(What to do) Find the lines of the records in which the word "white" appears and report how many there are, as a number alone.

(Dataset entries)
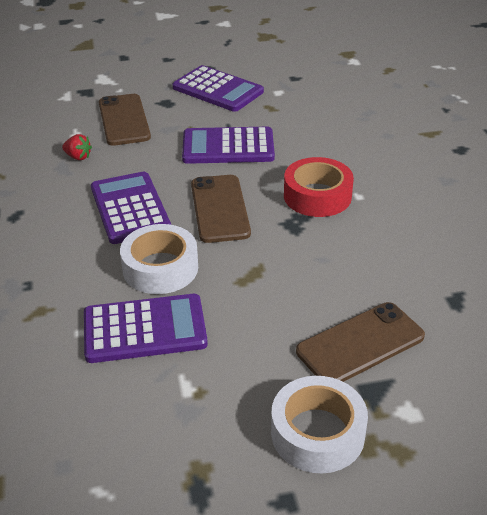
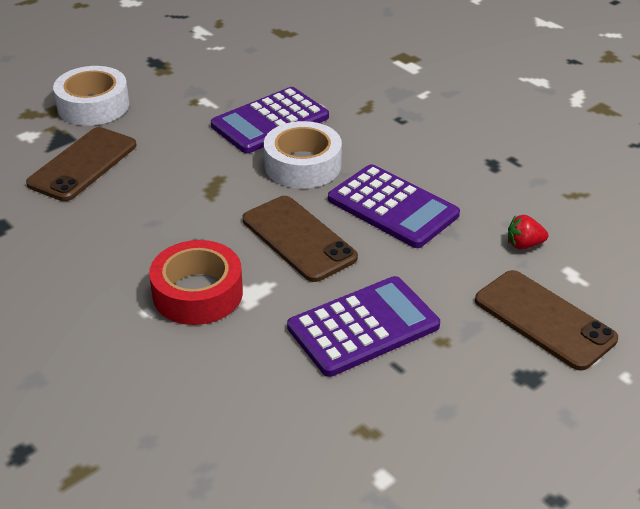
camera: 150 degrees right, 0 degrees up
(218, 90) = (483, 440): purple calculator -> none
---
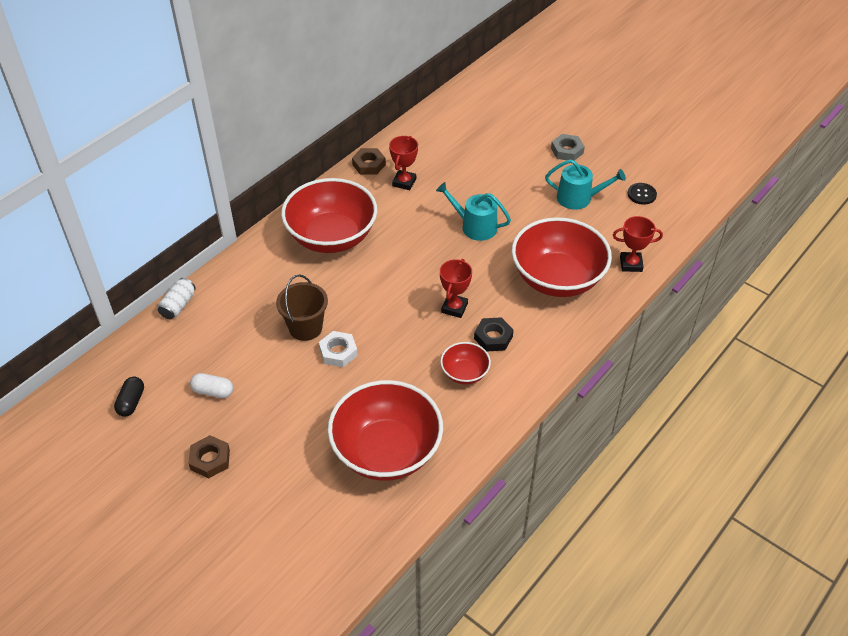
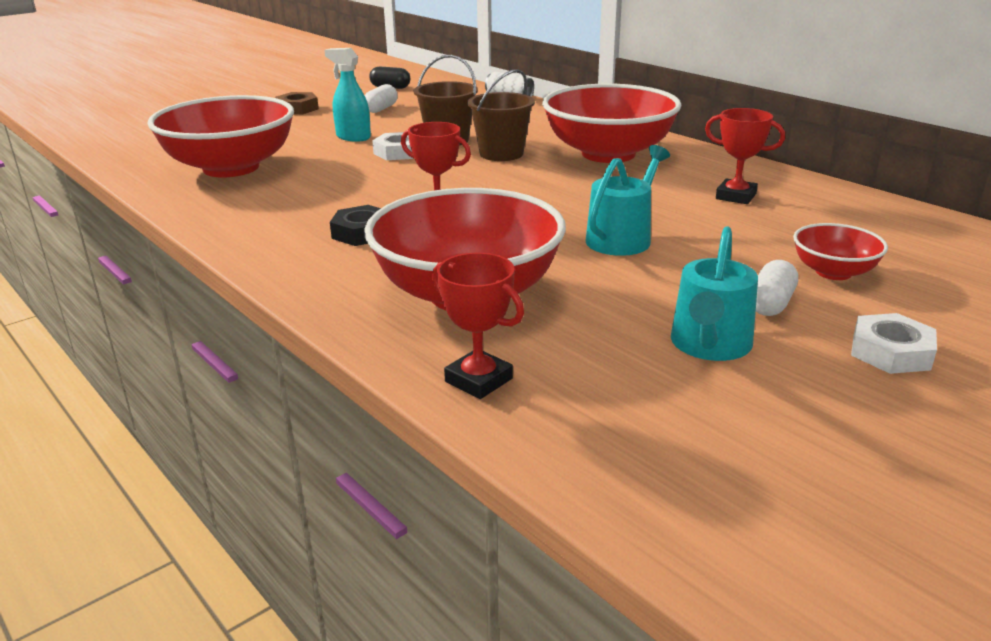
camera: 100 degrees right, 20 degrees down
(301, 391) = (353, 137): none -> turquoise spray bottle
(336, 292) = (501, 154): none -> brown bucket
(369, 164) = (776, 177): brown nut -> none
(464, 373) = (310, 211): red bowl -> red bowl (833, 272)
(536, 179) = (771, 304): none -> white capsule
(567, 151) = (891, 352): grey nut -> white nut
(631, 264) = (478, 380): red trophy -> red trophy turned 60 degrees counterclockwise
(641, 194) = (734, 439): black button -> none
...
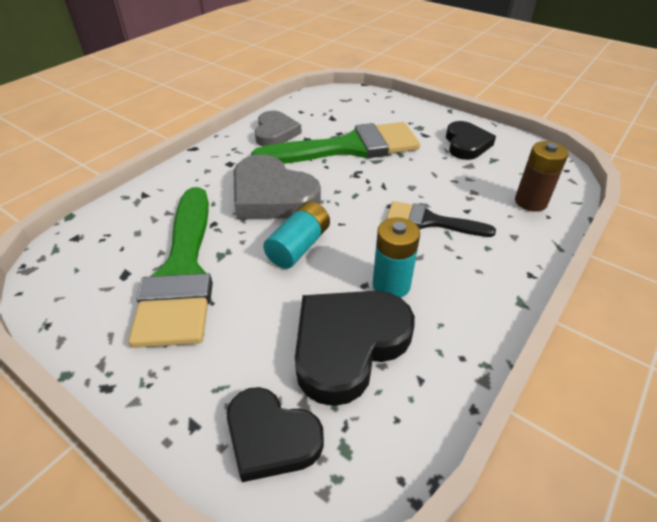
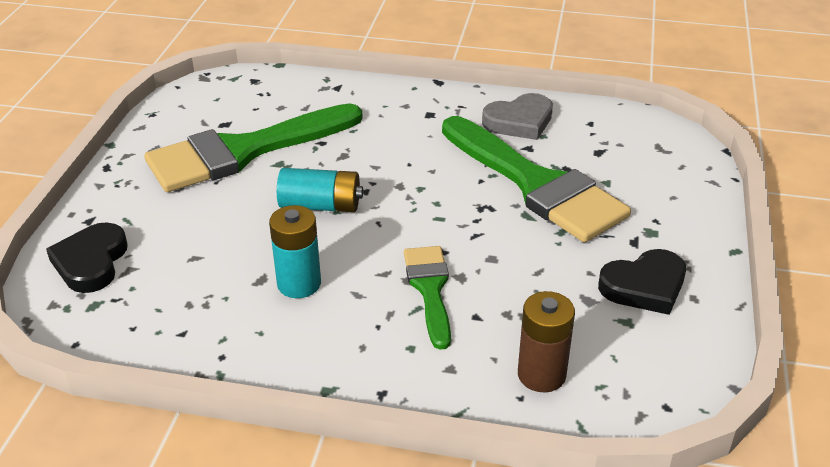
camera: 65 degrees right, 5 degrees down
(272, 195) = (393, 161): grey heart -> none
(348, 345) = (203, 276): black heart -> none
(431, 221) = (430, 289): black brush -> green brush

(Worked solution) 2